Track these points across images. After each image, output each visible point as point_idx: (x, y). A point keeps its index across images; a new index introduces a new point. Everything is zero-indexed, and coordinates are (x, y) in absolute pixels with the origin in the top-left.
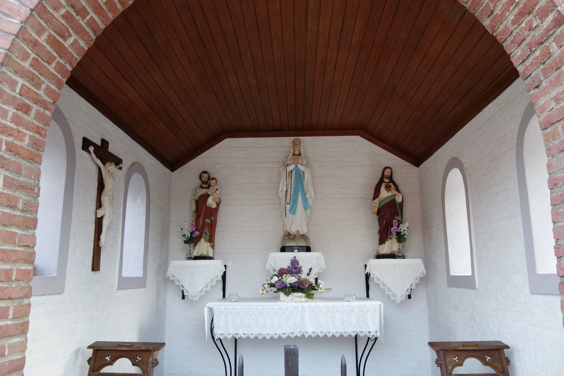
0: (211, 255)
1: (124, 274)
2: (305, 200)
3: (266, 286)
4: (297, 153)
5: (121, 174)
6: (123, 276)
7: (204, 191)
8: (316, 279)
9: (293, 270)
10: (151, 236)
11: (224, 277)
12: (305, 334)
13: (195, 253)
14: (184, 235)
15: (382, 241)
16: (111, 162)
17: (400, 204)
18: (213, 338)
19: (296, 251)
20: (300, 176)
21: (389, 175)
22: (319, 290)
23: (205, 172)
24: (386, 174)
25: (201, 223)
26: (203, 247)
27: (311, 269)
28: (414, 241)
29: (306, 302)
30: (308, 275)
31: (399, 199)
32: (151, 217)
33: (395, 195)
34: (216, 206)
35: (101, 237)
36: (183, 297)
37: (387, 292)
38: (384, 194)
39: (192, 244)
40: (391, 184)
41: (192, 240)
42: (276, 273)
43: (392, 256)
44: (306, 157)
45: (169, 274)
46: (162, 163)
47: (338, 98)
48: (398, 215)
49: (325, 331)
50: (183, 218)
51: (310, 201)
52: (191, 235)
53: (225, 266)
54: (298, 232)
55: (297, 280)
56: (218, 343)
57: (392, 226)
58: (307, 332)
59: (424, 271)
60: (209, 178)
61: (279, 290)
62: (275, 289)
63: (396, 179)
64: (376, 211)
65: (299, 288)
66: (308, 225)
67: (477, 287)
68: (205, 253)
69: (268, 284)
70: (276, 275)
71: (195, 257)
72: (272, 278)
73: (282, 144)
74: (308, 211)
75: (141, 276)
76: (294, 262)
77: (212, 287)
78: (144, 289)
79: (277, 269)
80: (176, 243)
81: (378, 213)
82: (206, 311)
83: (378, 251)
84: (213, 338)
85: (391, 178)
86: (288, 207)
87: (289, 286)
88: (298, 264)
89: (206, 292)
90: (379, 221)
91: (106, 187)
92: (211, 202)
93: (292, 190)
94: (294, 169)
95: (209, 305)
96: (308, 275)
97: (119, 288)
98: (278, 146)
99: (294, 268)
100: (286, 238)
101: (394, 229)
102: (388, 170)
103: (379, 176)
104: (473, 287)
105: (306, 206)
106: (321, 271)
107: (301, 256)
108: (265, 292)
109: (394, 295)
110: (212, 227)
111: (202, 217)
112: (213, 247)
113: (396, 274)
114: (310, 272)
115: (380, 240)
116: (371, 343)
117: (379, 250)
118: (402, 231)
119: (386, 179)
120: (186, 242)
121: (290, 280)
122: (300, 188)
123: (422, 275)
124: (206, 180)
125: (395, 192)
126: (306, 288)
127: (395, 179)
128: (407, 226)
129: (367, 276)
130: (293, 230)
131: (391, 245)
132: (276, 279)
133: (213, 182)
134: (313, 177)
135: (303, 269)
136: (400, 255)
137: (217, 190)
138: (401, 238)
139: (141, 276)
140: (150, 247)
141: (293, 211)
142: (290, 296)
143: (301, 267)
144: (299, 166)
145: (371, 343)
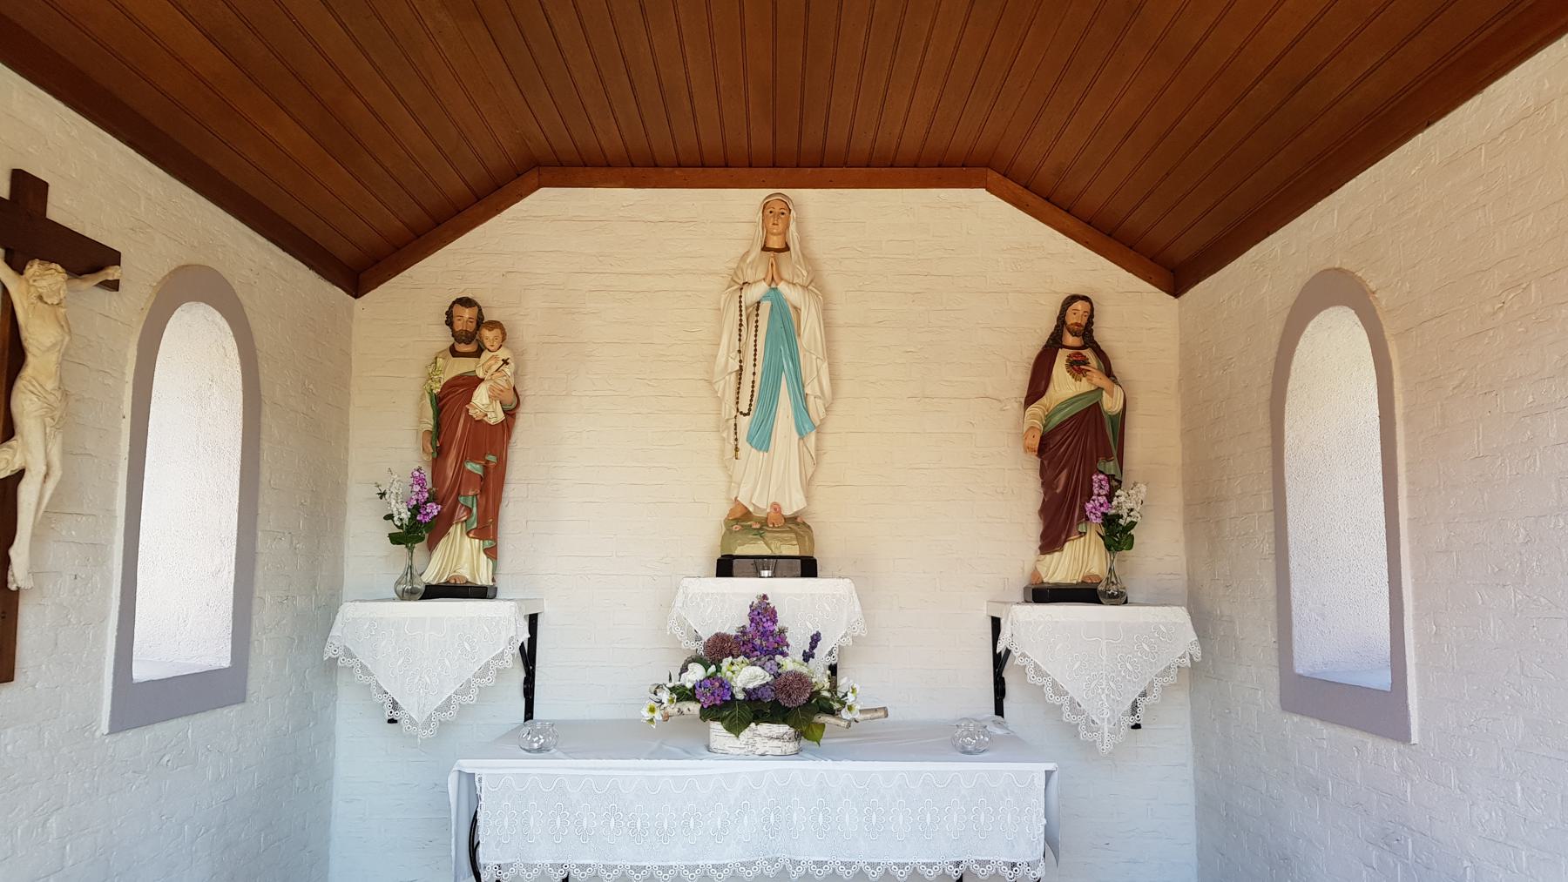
0: (483, 579)
1: (140, 673)
2: (801, 400)
3: (665, 696)
4: (775, 242)
5: (110, 314)
7: (462, 366)
8: (833, 669)
9: (757, 642)
10: (267, 521)
11: (528, 656)
12: (790, 868)
13: (432, 574)
14: (389, 517)
15: (1051, 541)
16: (48, 258)
17: (1113, 418)
19: (765, 573)
21: (1084, 321)
22: (845, 714)
23: (466, 302)
24: (1072, 319)
25: (450, 473)
26: (458, 555)
27: (815, 639)
28: (1161, 545)
30: (807, 657)
31: (1111, 404)
32: (266, 455)
33: (1100, 389)
34: (501, 416)
35: (12, 552)
37: (1067, 716)
38: (1064, 386)
39: (419, 547)
40: (1088, 353)
41: (417, 531)
43: (1085, 593)
44: (807, 259)
45: (329, 652)
46: (311, 267)
47: (926, 49)
48: (1108, 458)
50: (388, 450)
51: (816, 407)
52: (413, 517)
53: (533, 620)
54: (776, 507)
55: (769, 678)
57: (1089, 495)
59: (1197, 652)
60: (480, 322)
61: (709, 713)
62: (695, 708)
63: (1105, 333)
64: (1036, 443)
66: (808, 485)
67: (1415, 738)
69: (672, 690)
71: (428, 587)
72: (684, 669)
73: (736, 209)
74: (812, 437)
75: (226, 663)
76: (763, 613)
78: (239, 707)
79: (706, 635)
80: (367, 548)
81: (1042, 450)
83: (1035, 573)
86: (744, 422)
87: (740, 696)
88: (775, 622)
90: (1042, 474)
91: (30, 359)
92: (482, 402)
94: (765, 297)
95: (467, 765)
96: (807, 657)
97: (119, 724)
99: (761, 635)
100: (737, 527)
103: (1047, 326)
104: (1401, 734)
105: (805, 424)
106: (848, 641)
107: (786, 592)
108: (658, 716)
110: (491, 486)
111: (453, 453)
112: (492, 553)
114: (813, 647)
115: (1044, 536)
117: (1042, 570)
118: (1124, 512)
119: (1074, 337)
120: (395, 539)
121: (746, 676)
122: (787, 364)
123: (1187, 662)
124: (470, 329)
125: (1099, 379)
126: (799, 708)
127: (1102, 334)
128: (1142, 496)
129: (999, 661)
130: (759, 502)
131: (1081, 558)
132: (696, 673)
133: (488, 335)
134: (827, 325)
136: (1113, 590)
137: (505, 362)
138: (1117, 535)
139: (226, 663)
140: (262, 560)
141: (762, 440)
142: (746, 734)
143: (782, 631)
144: (783, 287)
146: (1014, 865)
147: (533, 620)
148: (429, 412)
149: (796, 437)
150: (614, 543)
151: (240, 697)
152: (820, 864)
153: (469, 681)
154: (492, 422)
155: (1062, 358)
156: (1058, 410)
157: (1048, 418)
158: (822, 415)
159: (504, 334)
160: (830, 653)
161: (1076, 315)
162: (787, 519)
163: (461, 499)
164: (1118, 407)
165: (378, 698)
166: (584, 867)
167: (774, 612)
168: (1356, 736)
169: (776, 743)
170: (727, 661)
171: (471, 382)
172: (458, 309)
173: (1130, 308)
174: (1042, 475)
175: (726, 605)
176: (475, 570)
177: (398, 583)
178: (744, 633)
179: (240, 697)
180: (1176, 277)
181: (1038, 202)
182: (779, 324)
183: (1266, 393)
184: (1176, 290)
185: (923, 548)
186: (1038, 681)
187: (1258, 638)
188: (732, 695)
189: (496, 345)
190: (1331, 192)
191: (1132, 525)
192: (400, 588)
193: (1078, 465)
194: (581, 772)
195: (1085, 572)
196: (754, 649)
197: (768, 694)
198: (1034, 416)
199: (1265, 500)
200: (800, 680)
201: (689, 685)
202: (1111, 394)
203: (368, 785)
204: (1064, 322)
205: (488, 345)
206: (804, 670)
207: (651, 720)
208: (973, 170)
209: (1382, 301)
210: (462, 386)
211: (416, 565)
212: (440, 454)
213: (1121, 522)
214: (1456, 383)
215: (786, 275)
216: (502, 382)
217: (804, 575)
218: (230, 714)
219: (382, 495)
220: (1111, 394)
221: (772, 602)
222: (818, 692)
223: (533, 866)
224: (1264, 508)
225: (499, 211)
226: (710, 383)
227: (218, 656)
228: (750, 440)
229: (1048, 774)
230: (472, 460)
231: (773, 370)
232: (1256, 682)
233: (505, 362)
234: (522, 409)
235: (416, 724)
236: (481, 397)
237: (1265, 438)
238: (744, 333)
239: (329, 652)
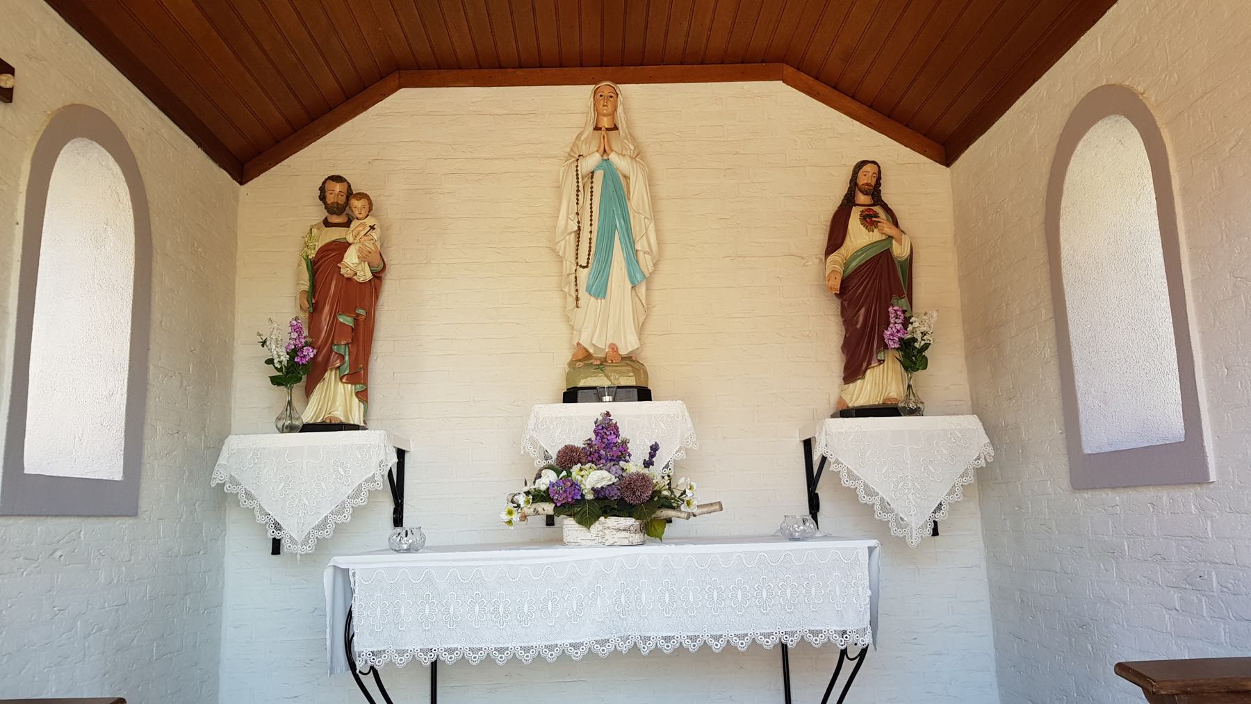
0: (356, 419)
3: (521, 499)
6: (29, 469)
7: (335, 234)
9: (602, 452)
12: (641, 645)
13: (309, 415)
14: (270, 361)
15: (853, 372)
17: (902, 264)
18: (352, 666)
20: (617, 190)
23: (338, 179)
24: (863, 180)
26: (334, 396)
27: (654, 449)
28: (947, 370)
29: (643, 544)
30: (647, 464)
32: (156, 299)
33: (890, 237)
34: (369, 276)
36: (276, 547)
37: (879, 514)
38: (859, 237)
39: (298, 389)
40: (877, 209)
41: (297, 373)
42: (552, 462)
44: (633, 139)
45: (219, 475)
46: (199, 145)
48: (901, 296)
49: (705, 634)
50: (270, 307)
51: (646, 262)
53: (401, 454)
54: (614, 348)
56: (369, 682)
58: (646, 639)
60: (350, 194)
62: (549, 508)
64: (837, 284)
65: (621, 501)
66: (641, 330)
68: (339, 415)
70: (550, 467)
72: (539, 476)
73: (572, 101)
74: (642, 290)
75: (118, 477)
76: (606, 428)
77: (356, 510)
78: (131, 521)
79: (553, 453)
80: (252, 391)
82: (328, 575)
84: (352, 666)
85: (875, 191)
86: (583, 273)
87: (589, 497)
88: (617, 436)
89: (321, 543)
93: (595, 228)
94: (598, 167)
95: (342, 561)
98: (556, 111)
99: (606, 445)
101: (892, 333)
102: (868, 168)
104: (1200, 477)
106: (682, 455)
107: (626, 413)
108: (516, 517)
109: (900, 522)
110: (361, 338)
111: (327, 309)
112: (363, 396)
113: (908, 460)
114: (652, 455)
115: (846, 368)
116: (848, 667)
119: (864, 195)
120: (275, 381)
121: (593, 478)
124: (340, 202)
125: (889, 229)
126: (644, 505)
127: (888, 195)
130: (596, 340)
132: (549, 477)
133: (357, 204)
134: (654, 199)
135: (631, 448)
137: (372, 228)
139: (118, 477)
141: (600, 289)
142: (596, 527)
143: (625, 442)
144: (613, 157)
145: (848, 667)
146: (844, 632)
147: (401, 454)
148: (306, 276)
149: (629, 286)
150: (472, 376)
151: (131, 511)
152: (668, 639)
153: (343, 502)
154: (361, 280)
155: (855, 214)
156: (854, 257)
157: (846, 265)
158: (651, 268)
159: (371, 204)
160: (667, 466)
161: (865, 178)
162: (623, 358)
163: (335, 348)
164: (906, 253)
165: (261, 519)
166: (451, 651)
167: (617, 428)
168: (1149, 494)
169: (623, 534)
170: (575, 469)
171: (342, 246)
172: (330, 184)
173: (908, 173)
174: (843, 314)
175: (578, 424)
176: (348, 411)
177: (279, 419)
178: (590, 445)
179: (131, 511)
180: (946, 149)
181: (826, 90)
182: (611, 188)
183: (1039, 218)
184: (947, 158)
185: (741, 373)
186: (851, 484)
187: (1043, 431)
188: (582, 496)
189: (364, 213)
190: (1094, 22)
191: (926, 346)
192: (280, 426)
193: (873, 307)
194: (448, 564)
195: (884, 395)
196: (600, 457)
197: (615, 494)
198: (835, 262)
199: (1044, 311)
200: (644, 479)
201: (543, 488)
202: (900, 242)
203: (258, 609)
204: (856, 184)
205: (356, 213)
206: (646, 471)
207: (510, 522)
208: (771, 65)
209: (1151, 99)
210: (333, 250)
211: (295, 403)
212: (315, 310)
213: (917, 345)
214: (1231, 145)
215: (614, 147)
216: (370, 246)
217: (640, 399)
218: (121, 526)
219: (264, 343)
220: (900, 242)
221: (614, 419)
222: (660, 492)
223: (404, 652)
224: (1044, 318)
225: (365, 108)
226: (553, 250)
227: (113, 470)
228: (589, 290)
229: (871, 550)
230: (344, 313)
231: (607, 223)
232: (1047, 473)
233: (372, 228)
234: (389, 288)
235: (295, 543)
236: (351, 258)
237: (1042, 257)
238: (581, 202)
239: (219, 475)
··········
Format the lines above as a JSON list of strings, one string per line and no blank lines, beginning with the first line and ending after the line that contains "42: (276, 273)". Leave the pictures out of the answer.

[
  "Track these points across images. After each image, output each visible point as point_idx: (x, y). A point keeps its index across images; a new index introduces a new point. Everything is zero-indexed, and coordinates are (x, y) in absolute pixels with the origin in the top-left.",
  "0: (211, 255)",
  "1: (124, 274)",
  "2: (305, 200)",
  "3: (266, 286)",
  "4: (297, 153)",
  "5: (121, 174)",
  "6: (123, 276)",
  "7: (204, 191)",
  "8: (316, 279)",
  "9: (293, 270)",
  "10: (151, 236)",
  "11: (224, 277)",
  "12: (305, 334)",
  "13: (195, 253)",
  "14: (184, 235)",
  "15: (382, 241)",
  "16: (111, 162)",
  "17: (400, 204)",
  "18: (213, 338)",
  "19: (296, 251)",
  "20: (300, 176)",
  "21: (389, 175)",
  "22: (319, 290)",
  "23: (205, 172)",
  "24: (386, 174)",
  "25: (201, 223)",
  "26: (203, 247)",
  "27: (311, 269)",
  "28: (414, 241)",
  "29: (306, 302)",
  "30: (308, 275)",
  "31: (399, 199)",
  "32: (151, 217)",
  "33: (395, 195)",
  "34: (216, 206)",
  "35: (101, 237)",
  "36: (183, 297)",
  "37: (387, 292)",
  "38: (384, 194)",
  "39: (192, 244)",
  "40: (391, 184)",
  "41: (192, 240)",
  "42: (276, 273)"
]